(Items listed in a dataset)

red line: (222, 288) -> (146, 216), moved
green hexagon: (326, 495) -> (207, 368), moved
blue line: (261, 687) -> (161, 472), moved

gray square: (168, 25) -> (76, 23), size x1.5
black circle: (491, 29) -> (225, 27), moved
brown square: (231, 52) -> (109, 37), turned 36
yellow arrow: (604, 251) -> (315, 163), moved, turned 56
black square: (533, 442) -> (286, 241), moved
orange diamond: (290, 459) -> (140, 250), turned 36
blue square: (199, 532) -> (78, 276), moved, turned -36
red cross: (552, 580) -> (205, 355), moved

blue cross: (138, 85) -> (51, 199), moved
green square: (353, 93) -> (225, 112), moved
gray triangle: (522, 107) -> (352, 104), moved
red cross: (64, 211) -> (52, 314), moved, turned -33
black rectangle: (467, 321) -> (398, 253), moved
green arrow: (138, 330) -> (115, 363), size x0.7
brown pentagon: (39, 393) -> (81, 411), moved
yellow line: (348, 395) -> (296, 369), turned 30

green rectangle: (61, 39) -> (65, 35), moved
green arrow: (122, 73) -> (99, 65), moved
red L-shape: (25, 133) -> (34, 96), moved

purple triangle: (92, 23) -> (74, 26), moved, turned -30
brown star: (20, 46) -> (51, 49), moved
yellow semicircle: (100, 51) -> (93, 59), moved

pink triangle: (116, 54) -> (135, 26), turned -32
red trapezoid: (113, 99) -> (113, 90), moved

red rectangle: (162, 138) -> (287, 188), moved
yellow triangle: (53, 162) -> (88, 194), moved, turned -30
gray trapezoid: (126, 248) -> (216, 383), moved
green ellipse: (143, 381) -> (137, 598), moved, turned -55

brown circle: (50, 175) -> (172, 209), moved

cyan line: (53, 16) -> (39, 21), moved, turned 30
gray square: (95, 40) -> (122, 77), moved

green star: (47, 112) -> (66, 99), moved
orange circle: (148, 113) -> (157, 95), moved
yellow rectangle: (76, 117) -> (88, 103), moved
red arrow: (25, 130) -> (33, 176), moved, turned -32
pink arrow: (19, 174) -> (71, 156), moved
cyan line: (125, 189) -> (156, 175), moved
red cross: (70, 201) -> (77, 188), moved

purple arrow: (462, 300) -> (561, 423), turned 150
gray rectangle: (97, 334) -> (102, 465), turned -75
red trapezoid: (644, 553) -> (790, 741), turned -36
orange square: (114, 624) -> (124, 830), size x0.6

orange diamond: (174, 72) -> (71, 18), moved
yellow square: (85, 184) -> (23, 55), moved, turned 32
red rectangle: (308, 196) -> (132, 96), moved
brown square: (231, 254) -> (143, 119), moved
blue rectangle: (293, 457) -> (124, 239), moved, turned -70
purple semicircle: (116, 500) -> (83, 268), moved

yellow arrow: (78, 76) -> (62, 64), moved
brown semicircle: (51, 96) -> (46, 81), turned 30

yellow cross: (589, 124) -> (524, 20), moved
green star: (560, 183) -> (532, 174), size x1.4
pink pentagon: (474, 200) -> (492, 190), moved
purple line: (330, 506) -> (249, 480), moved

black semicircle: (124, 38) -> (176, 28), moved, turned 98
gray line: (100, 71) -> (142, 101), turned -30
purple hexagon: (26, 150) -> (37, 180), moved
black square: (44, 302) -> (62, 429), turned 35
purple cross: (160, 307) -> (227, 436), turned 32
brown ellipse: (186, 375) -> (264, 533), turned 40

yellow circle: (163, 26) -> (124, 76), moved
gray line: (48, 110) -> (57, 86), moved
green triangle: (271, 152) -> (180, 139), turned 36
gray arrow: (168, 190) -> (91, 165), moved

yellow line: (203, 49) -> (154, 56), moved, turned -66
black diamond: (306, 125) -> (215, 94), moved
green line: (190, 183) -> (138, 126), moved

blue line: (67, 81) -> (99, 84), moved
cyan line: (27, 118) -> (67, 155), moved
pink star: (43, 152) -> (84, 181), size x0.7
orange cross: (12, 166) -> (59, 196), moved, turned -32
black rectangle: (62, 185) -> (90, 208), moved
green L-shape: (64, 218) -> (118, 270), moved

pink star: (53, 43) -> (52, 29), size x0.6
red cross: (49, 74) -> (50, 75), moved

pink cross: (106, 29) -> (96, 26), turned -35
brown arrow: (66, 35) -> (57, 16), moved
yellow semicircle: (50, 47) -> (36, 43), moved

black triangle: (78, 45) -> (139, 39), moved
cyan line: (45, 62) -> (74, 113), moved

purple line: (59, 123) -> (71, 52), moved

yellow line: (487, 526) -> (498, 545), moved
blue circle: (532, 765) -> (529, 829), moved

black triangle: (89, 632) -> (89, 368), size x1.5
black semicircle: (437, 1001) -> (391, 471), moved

**Problem details**:
Please repeat each line above exactly.

**Answer to this task**:
red line: (222, 288) -> (146, 216), moved
green hexagon: (326, 495) -> (207, 368), moved
blue line: (261, 687) -> (161, 472), moved

gray square: (168, 25) -> (76, 23), size x1.5
black circle: (491, 29) -> (225, 27), moved
brown square: (231, 52) -> (109, 37), turned 36
yellow arrow: (604, 251) -> (315, 163), moved, turned 56
black square: (533, 442) -> (286, 241), moved
orange diamond: (290, 459) -> (140, 250), turned 36
blue square: (199, 532) -> (78, 276), moved, turned -36
red cross: (552, 580) -> (205, 355), moved

blue cross: (138, 85) -> (51, 199), moved
green square: (353, 93) -> (225, 112), moved
gray triangle: (522, 107) -> (352, 104), moved
red cross: (64, 211) -> (52, 314), moved, turned -33
black rectangle: (467, 321) -> (398, 253), moved
green arrow: (138, 330) -> (115, 363), size x0.7
brown pentagon: (39, 393) -> (81, 411), moved
yellow line: (348, 395) -> (296, 369), turned 30

green rectangle: (61, 39) -> (65, 35), moved
green arrow: (122, 73) -> (99, 65), moved
red L-shape: (25, 133) -> (34, 96), moved

purple triangle: (92, 23) -> (74, 26), moved, turned -30
brown star: (20, 46) -> (51, 49), moved
yellow semicircle: (100, 51) -> (93, 59), moved

pink triangle: (116, 54) -> (135, 26), turned -32
red trapezoid: (113, 99) -> (113, 90), moved

red rectangle: (162, 138) -> (287, 188), moved
yellow triangle: (53, 162) -> (88, 194), moved, turned -30
gray trapezoid: (126, 248) -> (216, 383), moved
green ellipse: (143, 381) -> (137, 598), moved, turned -55

brown circle: (50, 175) -> (172, 209), moved

cyan line: (53, 16) -> (39, 21), moved, turned 30
gray square: (95, 40) -> (122, 77), moved

green star: (47, 112) -> (66, 99), moved
orange circle: (148, 113) -> (157, 95), moved
yellow rectangle: (76, 117) -> (88, 103), moved
red arrow: (25, 130) -> (33, 176), moved, turned -32
pink arrow: (19, 174) -> (71, 156), moved
cyan line: (125, 189) -> (156, 175), moved
red cross: (70, 201) -> (77, 188), moved

purple arrow: (462, 300) -> (561, 423), turned 150
gray rectangle: (97, 334) -> (102, 465), turned -75
red trapezoid: (644, 553) -> (790, 741), turned -36
orange square: (114, 624) -> (124, 830), size x0.6

orange diamond: (174, 72) -> (71, 18), moved
yellow square: (85, 184) -> (23, 55), moved, turned 32
red rectangle: (308, 196) -> (132, 96), moved
brown square: (231, 254) -> (143, 119), moved
blue rectangle: (293, 457) -> (124, 239), moved, turned -70
purple semicircle: (116, 500) -> (83, 268), moved

yellow arrow: (78, 76) -> (62, 64), moved
brown semicircle: (51, 96) -> (46, 81), turned 30

yellow cross: (589, 124) -> (524, 20), moved
green star: (560, 183) -> (532, 174), size x1.4
pink pentagon: (474, 200) -> (492, 190), moved
purple line: (330, 506) -> (249, 480), moved

black semicircle: (124, 38) -> (176, 28), moved, turned 98
gray line: (100, 71) -> (142, 101), turned -30
purple hexagon: (26, 150) -> (37, 180), moved
black square: (44, 302) -> (62, 429), turned 35
purple cross: (160, 307) -> (227, 436), turned 32
brown ellipse: (186, 375) -> (264, 533), turned 40

yellow circle: (163, 26) -> (124, 76), moved
gray line: (48, 110) -> (57, 86), moved
green triangle: (271, 152) -> (180, 139), turned 36
gray arrow: (168, 190) -> (91, 165), moved

yellow line: (203, 49) -> (154, 56), moved, turned -66
black diamond: (306, 125) -> (215, 94), moved
green line: (190, 183) -> (138, 126), moved

blue line: (67, 81) -> (99, 84), moved
cyan line: (27, 118) -> (67, 155), moved
pink star: (43, 152) -> (84, 181), size x0.7
orange cross: (12, 166) -> (59, 196), moved, turned -32
black rectangle: (62, 185) -> (90, 208), moved
green L-shape: (64, 218) -> (118, 270), moved

pink star: (53, 43) -> (52, 29), size x0.6
red cross: (49, 74) -> (50, 75), moved

pink cross: (106, 29) -> (96, 26), turned -35
brown arrow: (66, 35) -> (57, 16), moved
yellow semicircle: (50, 47) -> (36, 43), moved

black triangle: (78, 45) -> (139, 39), moved
cyan line: (45, 62) -> (74, 113), moved

purple line: (59, 123) -> (71, 52), moved

yellow line: (487, 526) -> (498, 545), moved
blue circle: (532, 765) -> (529, 829), moved

black triangle: (89, 632) -> (89, 368), size x1.5
black semicircle: (437, 1001) -> (391, 471), moved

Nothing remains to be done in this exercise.